Brief: Please copy out every line in the entries that includes the word "pink".

(Data items)
_____

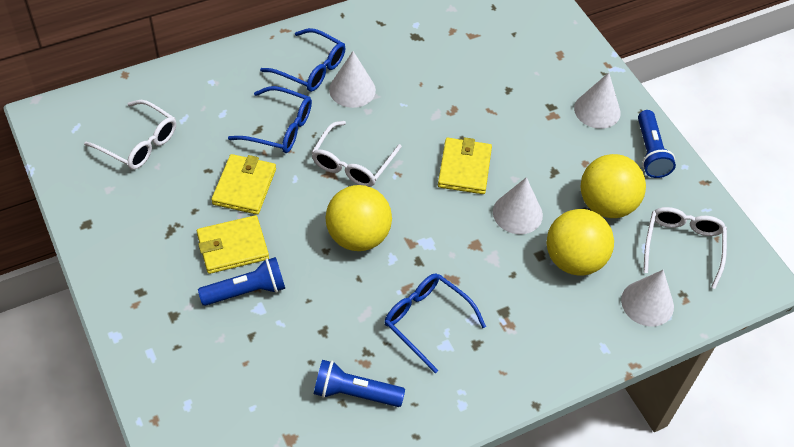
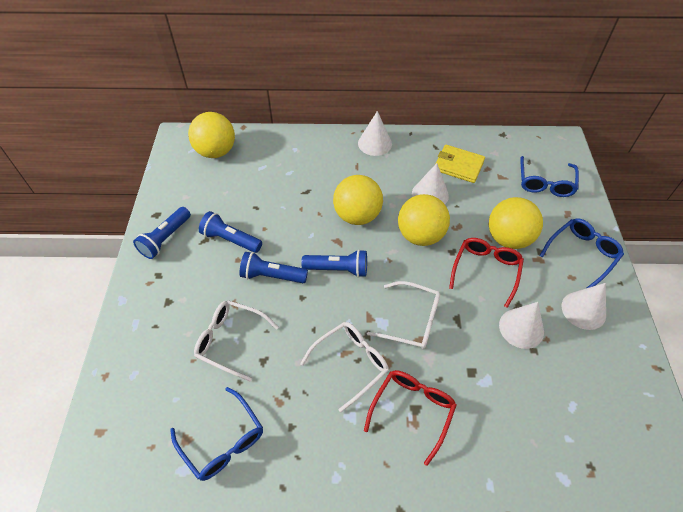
blue flashlight: 3 -> 4
red glasses: 0 -> 2
yellow ball: 3 -> 4
yellow wallet: 3 -> 1

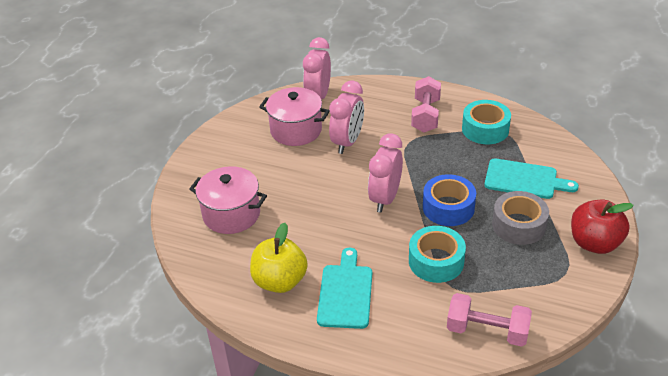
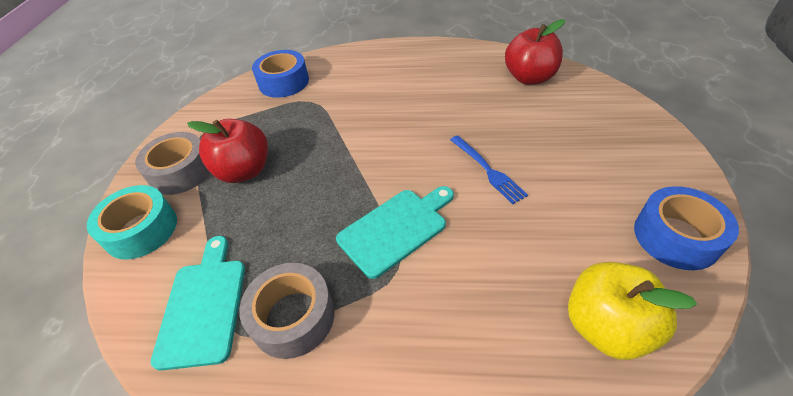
blue fork: 0 -> 1
blue tape: 1 -> 2
grey tape: 1 -> 2
pink clock: 3 -> 0
pink dumbbell: 2 -> 0
pink pot: 2 -> 0
red apple: 1 -> 2
turquoise tape: 2 -> 1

_____

Task output:
pink clock: 3 -> 0
pink dumbbell: 2 -> 0
pink pot: 2 -> 0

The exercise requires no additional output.